• **Data excerpt**:
BEGIN

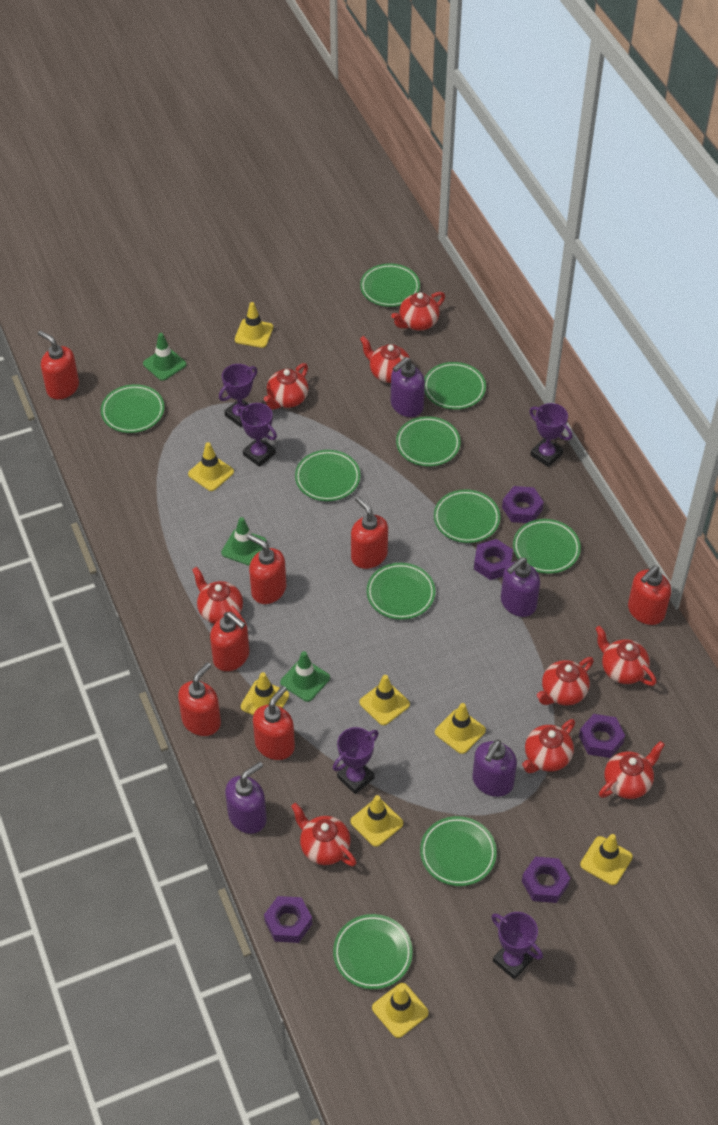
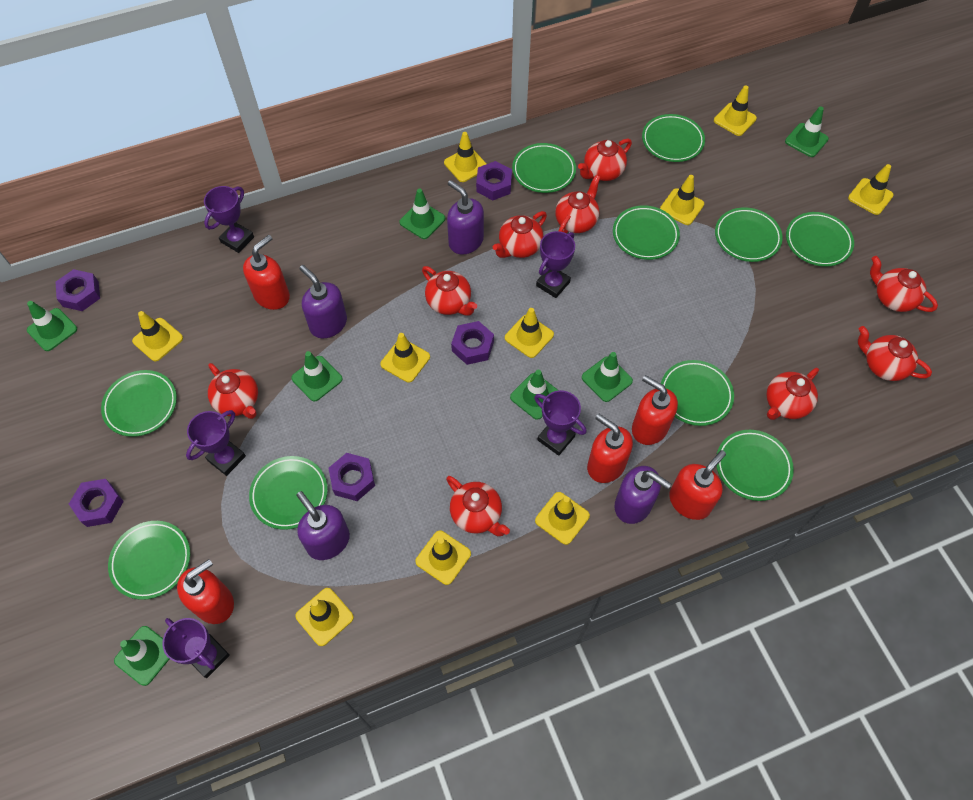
green traffic cone: 3 -> 7
red soap dispenser: 7 -> 5
yellow traffic cone: 8 -> 10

END

• **Work instruction**:
Each line in the material above that mentions the word "traffic" must be copied.

• **Result for this task**:
green traffic cone: 3 -> 7
yellow traffic cone: 8 -> 10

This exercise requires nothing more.